(Modification records)
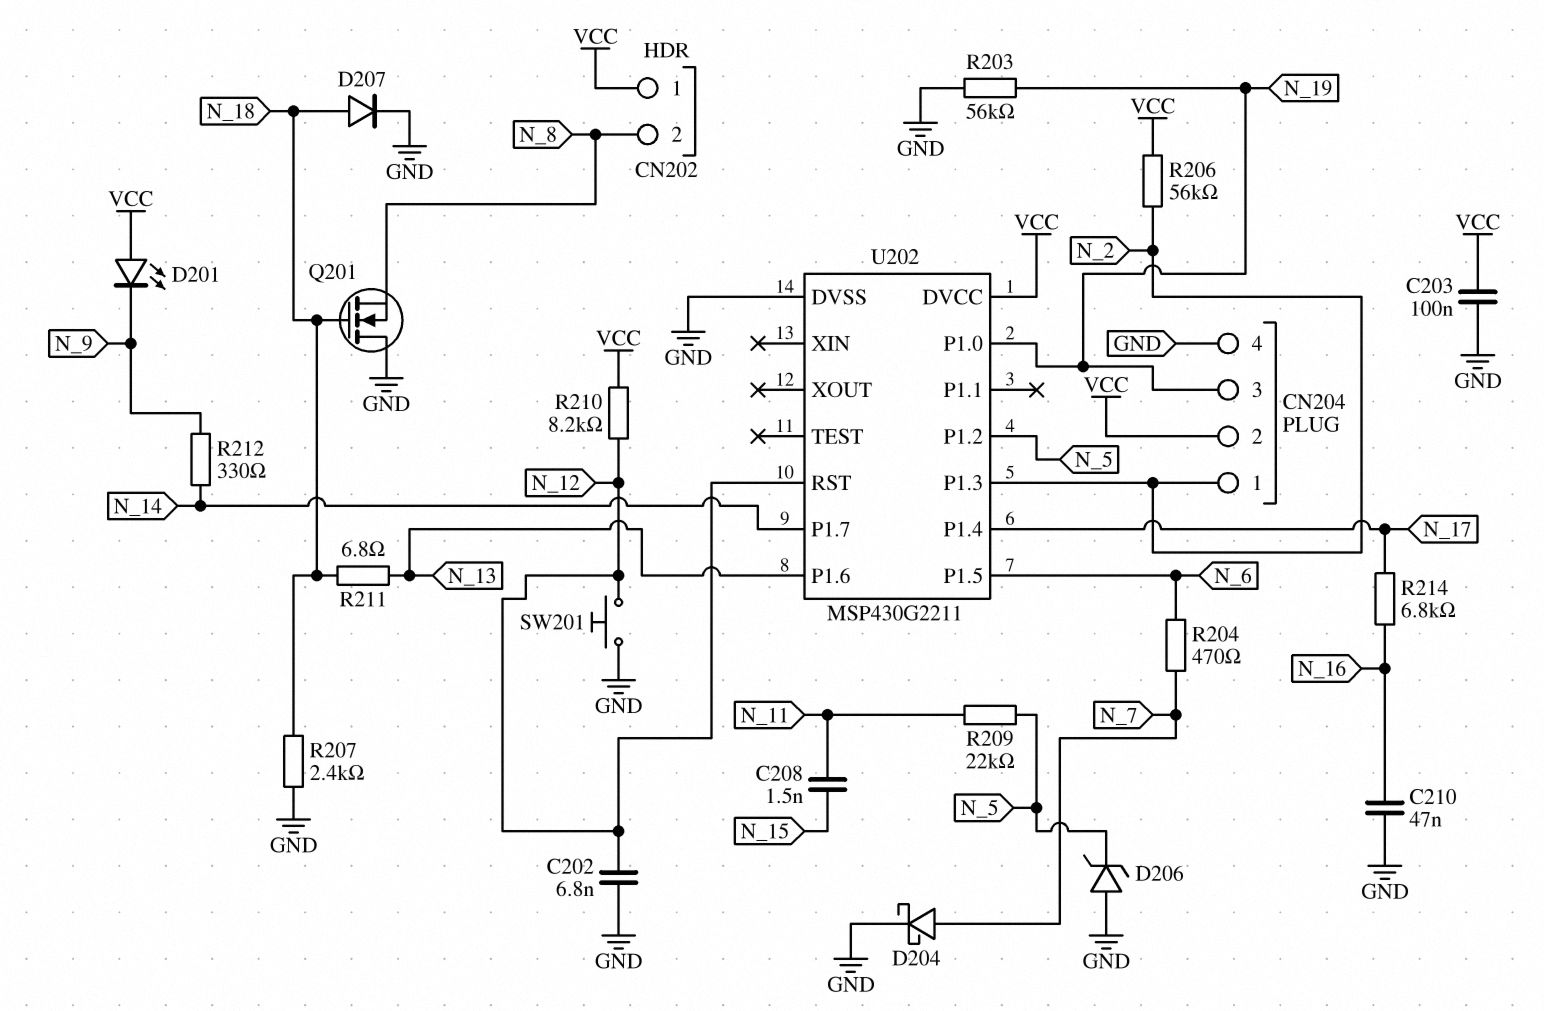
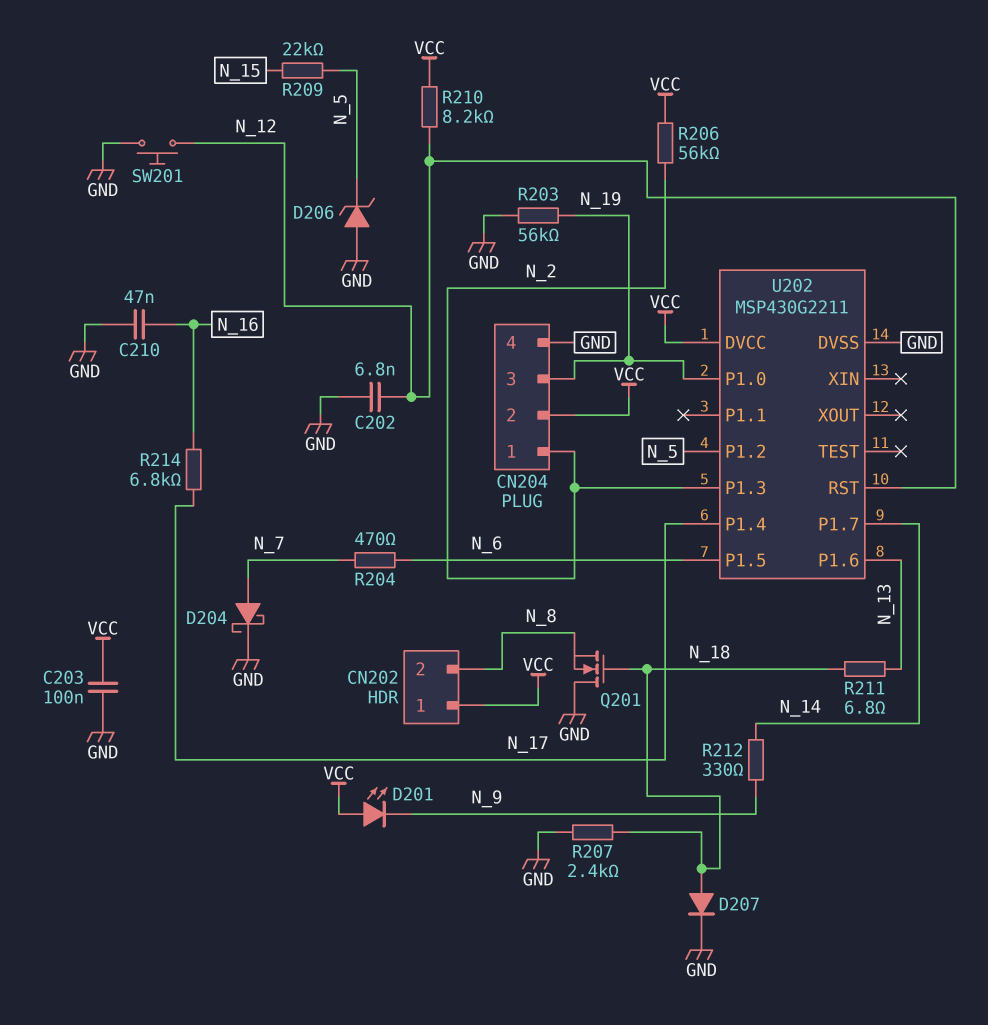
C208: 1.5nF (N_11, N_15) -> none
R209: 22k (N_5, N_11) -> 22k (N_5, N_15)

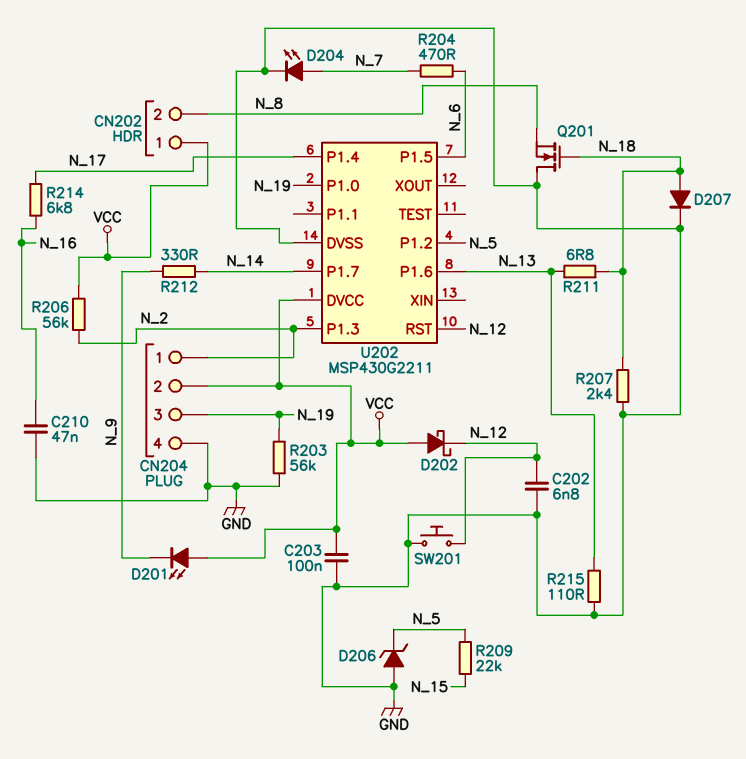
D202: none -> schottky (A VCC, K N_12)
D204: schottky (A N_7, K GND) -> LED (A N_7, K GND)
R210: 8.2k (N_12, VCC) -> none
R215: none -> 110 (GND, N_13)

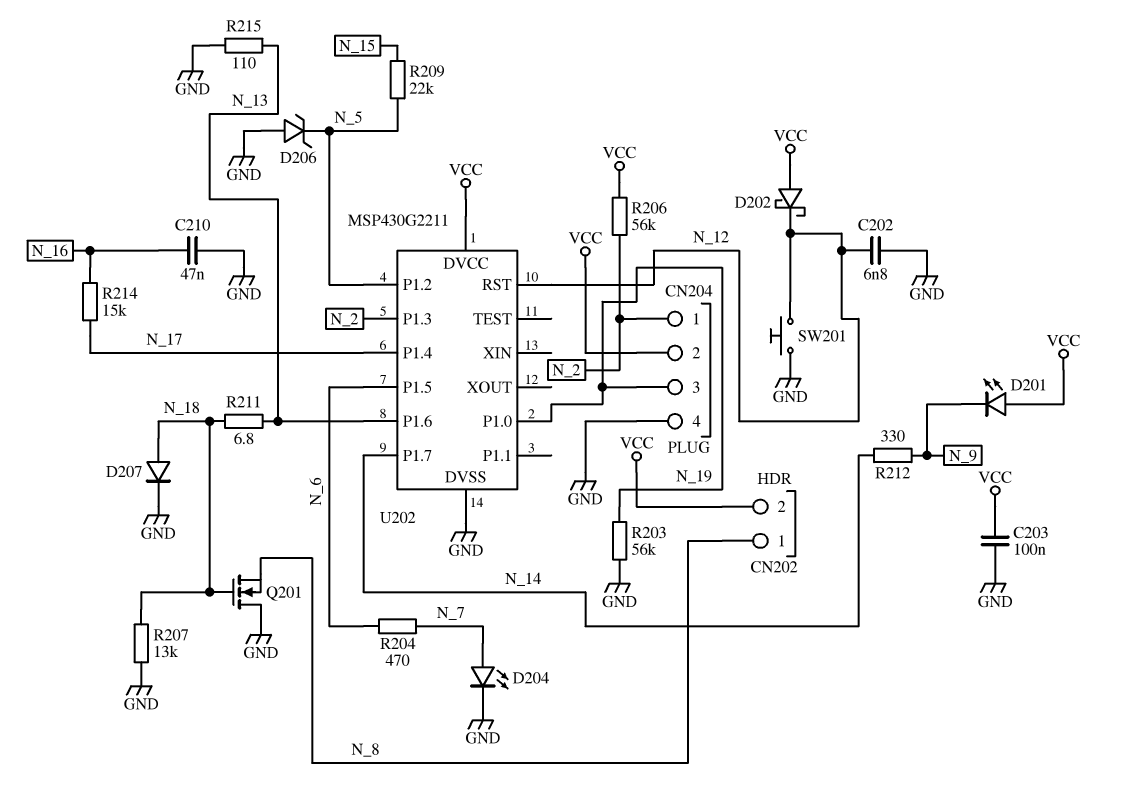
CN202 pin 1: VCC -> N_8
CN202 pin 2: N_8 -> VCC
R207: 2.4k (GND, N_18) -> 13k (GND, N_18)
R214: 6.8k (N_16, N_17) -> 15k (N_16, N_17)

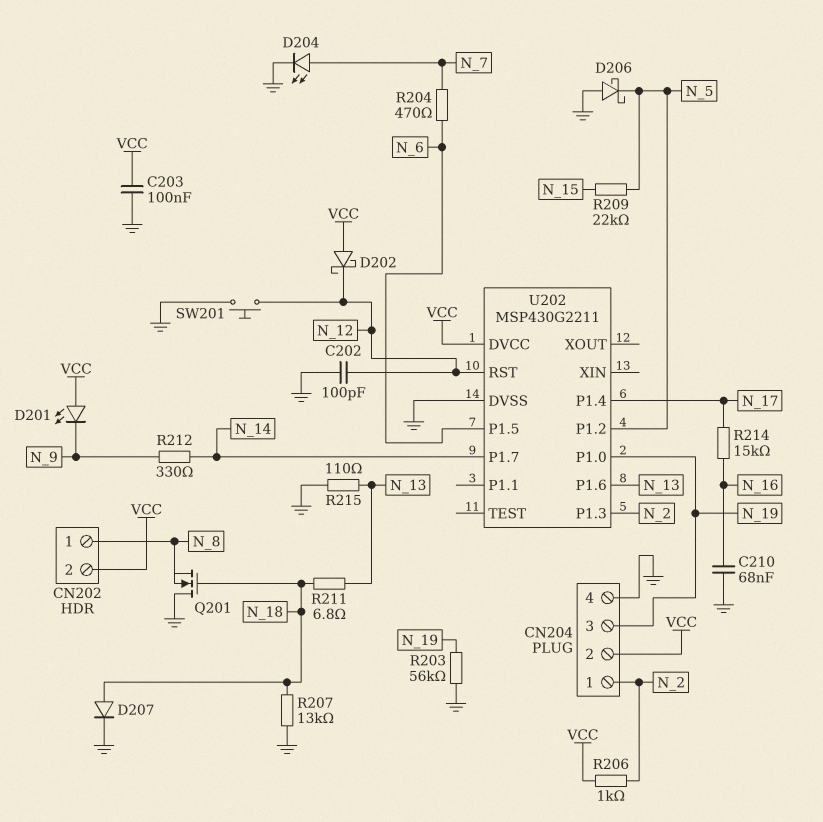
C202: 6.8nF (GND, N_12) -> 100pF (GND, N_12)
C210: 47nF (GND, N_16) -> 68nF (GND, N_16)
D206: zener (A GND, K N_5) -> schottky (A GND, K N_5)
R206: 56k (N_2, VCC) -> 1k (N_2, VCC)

--

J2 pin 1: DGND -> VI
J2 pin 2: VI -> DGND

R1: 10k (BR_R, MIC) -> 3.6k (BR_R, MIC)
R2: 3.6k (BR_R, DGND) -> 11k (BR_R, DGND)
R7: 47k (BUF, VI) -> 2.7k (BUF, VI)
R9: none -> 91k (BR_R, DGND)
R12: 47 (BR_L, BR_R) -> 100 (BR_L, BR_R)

Instructions for the task: Looking at the records above, how many lines contain "DGND"? Answer with the number alone.

The completed task: 4